[What to do]
Among the entries below, take the line with "GAS pin AO: D5 -> A0" and the line with "DRIVER pin IN1: GP11 -> GP26", and output them and every line between them exactly, with nothing else.

[Available data]
******
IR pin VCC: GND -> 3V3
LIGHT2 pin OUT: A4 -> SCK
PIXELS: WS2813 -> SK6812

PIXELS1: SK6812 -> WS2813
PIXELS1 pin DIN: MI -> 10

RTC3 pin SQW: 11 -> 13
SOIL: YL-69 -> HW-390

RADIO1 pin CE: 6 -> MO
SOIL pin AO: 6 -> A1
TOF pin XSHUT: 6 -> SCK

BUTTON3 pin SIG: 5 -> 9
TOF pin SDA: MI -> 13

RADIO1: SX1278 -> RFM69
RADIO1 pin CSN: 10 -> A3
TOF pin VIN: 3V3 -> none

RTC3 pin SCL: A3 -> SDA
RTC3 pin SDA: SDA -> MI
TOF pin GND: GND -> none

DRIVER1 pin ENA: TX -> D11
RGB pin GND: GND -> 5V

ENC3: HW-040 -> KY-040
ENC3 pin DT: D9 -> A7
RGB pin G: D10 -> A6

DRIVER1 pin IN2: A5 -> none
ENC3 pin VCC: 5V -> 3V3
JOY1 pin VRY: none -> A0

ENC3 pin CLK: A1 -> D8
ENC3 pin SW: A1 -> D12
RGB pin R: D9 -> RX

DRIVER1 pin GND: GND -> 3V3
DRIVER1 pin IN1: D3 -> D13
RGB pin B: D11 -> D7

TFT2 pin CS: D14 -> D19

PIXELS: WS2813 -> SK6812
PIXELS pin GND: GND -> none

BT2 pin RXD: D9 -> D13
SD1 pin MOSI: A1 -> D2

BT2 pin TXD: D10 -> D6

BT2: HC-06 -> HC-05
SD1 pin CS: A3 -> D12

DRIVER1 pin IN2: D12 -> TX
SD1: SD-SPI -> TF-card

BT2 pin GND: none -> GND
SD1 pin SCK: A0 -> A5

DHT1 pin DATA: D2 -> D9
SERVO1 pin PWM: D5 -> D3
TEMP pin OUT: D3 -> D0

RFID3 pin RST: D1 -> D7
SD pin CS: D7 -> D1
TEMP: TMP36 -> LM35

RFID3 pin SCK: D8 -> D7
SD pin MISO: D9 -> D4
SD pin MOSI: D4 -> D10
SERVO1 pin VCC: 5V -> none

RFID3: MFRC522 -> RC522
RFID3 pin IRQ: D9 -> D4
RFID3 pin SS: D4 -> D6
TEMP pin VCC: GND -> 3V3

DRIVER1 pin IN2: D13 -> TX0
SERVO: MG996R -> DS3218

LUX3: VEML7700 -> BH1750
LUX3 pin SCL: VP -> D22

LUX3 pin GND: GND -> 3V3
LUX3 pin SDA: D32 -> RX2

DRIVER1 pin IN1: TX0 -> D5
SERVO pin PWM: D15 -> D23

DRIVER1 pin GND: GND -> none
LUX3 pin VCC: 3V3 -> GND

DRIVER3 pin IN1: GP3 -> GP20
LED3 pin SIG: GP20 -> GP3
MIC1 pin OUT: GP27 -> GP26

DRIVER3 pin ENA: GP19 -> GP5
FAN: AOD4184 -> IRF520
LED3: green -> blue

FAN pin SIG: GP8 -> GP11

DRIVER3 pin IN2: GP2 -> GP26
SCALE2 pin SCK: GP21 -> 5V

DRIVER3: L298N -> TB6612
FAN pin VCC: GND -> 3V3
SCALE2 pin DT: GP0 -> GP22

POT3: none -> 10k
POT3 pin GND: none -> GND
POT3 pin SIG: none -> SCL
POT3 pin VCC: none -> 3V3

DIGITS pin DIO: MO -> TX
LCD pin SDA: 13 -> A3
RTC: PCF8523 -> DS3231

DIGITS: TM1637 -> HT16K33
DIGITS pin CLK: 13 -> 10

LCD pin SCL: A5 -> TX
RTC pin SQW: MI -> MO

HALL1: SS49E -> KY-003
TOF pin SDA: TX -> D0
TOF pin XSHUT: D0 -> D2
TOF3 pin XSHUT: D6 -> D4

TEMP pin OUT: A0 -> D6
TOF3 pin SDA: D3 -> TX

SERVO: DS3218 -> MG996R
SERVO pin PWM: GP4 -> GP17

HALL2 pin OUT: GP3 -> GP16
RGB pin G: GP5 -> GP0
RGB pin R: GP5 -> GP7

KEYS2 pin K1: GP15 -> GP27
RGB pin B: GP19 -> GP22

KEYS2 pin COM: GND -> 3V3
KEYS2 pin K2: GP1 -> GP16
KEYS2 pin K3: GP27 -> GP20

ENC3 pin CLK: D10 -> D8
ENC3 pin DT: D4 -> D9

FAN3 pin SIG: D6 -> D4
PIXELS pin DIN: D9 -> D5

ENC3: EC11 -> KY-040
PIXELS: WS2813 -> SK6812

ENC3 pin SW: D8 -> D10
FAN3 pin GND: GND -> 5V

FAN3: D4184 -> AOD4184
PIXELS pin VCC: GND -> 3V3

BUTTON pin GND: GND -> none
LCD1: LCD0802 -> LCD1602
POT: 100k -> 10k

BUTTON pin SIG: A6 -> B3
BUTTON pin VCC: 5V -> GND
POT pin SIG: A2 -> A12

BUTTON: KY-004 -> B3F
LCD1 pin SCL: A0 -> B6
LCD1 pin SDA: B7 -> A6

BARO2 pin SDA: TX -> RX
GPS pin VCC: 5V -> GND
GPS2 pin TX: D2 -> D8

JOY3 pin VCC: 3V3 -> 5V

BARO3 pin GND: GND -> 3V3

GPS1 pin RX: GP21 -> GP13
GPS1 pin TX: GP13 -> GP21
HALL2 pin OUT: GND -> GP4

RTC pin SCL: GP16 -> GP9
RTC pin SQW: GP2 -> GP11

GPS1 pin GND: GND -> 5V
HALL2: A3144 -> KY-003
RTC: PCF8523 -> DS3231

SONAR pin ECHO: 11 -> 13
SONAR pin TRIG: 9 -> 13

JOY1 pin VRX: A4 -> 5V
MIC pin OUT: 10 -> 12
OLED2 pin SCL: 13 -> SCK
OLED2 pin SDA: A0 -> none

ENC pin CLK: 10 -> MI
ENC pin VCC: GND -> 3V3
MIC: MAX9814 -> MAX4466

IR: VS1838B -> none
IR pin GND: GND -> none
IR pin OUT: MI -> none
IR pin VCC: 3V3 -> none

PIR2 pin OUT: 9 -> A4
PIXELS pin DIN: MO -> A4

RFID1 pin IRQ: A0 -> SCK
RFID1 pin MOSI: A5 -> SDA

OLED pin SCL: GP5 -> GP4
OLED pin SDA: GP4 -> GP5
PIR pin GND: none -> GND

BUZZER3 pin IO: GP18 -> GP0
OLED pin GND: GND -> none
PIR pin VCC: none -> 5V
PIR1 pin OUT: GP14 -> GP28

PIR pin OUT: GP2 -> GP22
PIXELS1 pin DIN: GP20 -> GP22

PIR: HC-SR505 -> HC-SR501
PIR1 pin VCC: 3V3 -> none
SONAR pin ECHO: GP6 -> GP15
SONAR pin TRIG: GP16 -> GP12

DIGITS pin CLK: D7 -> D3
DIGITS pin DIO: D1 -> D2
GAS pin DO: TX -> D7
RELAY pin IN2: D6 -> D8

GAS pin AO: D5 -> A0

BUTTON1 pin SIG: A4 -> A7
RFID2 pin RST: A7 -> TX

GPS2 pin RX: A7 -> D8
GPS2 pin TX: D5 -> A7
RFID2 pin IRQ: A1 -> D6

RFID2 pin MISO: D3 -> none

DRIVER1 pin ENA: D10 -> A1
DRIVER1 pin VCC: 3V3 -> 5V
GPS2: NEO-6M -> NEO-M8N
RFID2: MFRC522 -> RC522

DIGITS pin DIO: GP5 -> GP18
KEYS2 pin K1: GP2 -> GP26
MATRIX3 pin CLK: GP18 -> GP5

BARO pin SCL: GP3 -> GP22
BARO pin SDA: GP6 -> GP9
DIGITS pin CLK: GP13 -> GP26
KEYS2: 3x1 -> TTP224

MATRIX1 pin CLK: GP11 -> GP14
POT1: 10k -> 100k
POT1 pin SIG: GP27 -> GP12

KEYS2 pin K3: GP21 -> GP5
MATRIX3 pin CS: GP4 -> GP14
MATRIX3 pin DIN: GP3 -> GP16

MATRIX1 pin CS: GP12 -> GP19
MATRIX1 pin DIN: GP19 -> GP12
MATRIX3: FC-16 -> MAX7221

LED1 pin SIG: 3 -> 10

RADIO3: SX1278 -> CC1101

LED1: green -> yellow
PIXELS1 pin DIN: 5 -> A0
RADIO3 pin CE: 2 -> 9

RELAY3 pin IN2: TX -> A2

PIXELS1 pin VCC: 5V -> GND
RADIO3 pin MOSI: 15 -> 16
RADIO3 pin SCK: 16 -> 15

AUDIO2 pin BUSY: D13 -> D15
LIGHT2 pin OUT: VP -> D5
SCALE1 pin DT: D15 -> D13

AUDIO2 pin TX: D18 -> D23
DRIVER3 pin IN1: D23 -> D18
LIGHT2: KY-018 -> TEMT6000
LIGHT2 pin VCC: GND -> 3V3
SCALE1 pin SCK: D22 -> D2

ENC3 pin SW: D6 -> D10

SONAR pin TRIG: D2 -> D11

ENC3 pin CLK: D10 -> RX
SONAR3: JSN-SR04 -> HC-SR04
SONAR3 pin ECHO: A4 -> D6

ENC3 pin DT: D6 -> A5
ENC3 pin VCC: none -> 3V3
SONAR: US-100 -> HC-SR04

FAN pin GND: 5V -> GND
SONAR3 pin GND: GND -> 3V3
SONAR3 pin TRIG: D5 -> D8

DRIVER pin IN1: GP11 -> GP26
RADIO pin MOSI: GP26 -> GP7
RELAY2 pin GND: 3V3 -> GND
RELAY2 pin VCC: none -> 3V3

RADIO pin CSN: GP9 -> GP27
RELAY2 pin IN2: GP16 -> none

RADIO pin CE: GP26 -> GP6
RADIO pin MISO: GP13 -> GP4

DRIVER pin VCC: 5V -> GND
******
[Response area]
GAS pin AO: D5 -> A0

BUTTON1 pin SIG: A4 -> A7
RFID2 pin RST: A7 -> TX

GPS2 pin RX: A7 -> D8
GPS2 pin TX: D5 -> A7
RFID2 pin IRQ: A1 -> D6

RFID2 pin MISO: D3 -> none

DRIVER1 pin ENA: D10 -> A1
DRIVER1 pin VCC: 3V3 -> 5V
GPS2: NEO-6M -> NEO-M8N
RFID2: MFRC522 -> RC522

DIGITS pin DIO: GP5 -> GP18
KEYS2 pin K1: GP2 -> GP26
MATRIX3 pin CLK: GP18 -> GP5

BARO pin SCL: GP3 -> GP22
BARO pin SDA: GP6 -> GP9
DIGITS pin CLK: GP13 -> GP26
KEYS2: 3x1 -> TTP224

MATRIX1 pin CLK: GP11 -> GP14
POT1: 10k -> 100k
POT1 pin SIG: GP27 -> GP12

KEYS2 pin K3: GP21 -> GP5
MATRIX3 pin CS: GP4 -> GP14
MATRIX3 pin DIN: GP3 -> GP16

MATRIX1 pin CS: GP12 -> GP19
MATRIX1 pin DIN: GP19 -> GP12
MATRIX3: FC-16 -> MAX7221

LED1 pin SIG: 3 -> 10

RADIO3: SX1278 -> CC1101

LED1: green -> yellow
PIXELS1 pin DIN: 5 -> A0
RADIO3 pin CE: 2 -> 9

RELAY3 pin IN2: TX -> A2

PIXELS1 pin VCC: 5V -> GND
RADIO3 pin MOSI: 15 -> 16
RADIO3 pin SCK: 16 -> 15

AUDIO2 pin BUSY: D13 -> D15
LIGHT2 pin OUT: VP -> D5
SCALE1 pin DT: D15 -> D13

AUDIO2 pin TX: D18 -> D23
DRIVER3 pin IN1: D23 -> D18
LIGHT2: KY-018 -> TEMT6000
LIGHT2 pin VCC: GND -> 3V3
SCALE1 pin SCK: D22 -> D2

ENC3 pin SW: D6 -> D10

SONAR pin TRIG: D2 -> D11

ENC3 pin CLK: D10 -> RX
SONAR3: JSN-SR04 -> HC-SR04
SONAR3 pin ECHO: A4 -> D6

ENC3 pin DT: D6 -> A5
ENC3 pin VCC: none -> 3V3
SONAR: US-100 -> HC-SR04

FAN pin GND: 5V -> GND
SONAR3 pin GND: GND -> 3V3
SONAR3 pin TRIG: D5 -> D8

DRIVER pin IN1: GP11 -> GP26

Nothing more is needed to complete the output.